Please set down the line that contains "cyan plate M9:O9" and every line below it through the last, exactly as written, with no other lines.

◆ ◆ ◆ ◆

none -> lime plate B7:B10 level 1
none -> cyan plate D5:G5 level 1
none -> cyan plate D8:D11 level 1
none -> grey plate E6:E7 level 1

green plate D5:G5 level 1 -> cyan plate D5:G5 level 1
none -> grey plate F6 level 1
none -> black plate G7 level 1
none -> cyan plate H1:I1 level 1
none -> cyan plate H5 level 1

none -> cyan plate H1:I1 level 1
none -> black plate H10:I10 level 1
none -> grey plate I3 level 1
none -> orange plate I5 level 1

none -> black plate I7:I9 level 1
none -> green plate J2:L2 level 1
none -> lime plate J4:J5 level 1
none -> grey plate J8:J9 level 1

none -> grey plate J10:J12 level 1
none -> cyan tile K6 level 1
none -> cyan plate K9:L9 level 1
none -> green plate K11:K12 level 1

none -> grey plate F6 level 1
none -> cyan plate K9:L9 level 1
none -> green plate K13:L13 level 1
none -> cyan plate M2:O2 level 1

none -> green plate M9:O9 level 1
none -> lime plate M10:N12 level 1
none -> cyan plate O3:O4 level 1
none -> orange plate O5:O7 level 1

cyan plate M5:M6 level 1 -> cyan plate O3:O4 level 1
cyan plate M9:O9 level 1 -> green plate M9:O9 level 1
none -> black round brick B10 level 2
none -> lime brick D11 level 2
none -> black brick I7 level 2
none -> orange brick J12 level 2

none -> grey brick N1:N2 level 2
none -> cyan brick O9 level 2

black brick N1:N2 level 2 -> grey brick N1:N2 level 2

◆ ◆ ◆ ◆

* _TASK OUTPUT_
cyan plate M9:O9 level 1 -> green plate M9:O9 level 1
none -> black round brick B10 level 2
none -> lime brick D11 level 2
none -> black brick I7 level 2
none -> orange brick J12 level 2

none -> grey brick N1:N2 level 2
none -> cyan brick O9 level 2

black brick N1:N2 level 2 -> grey brick N1:N2 level 2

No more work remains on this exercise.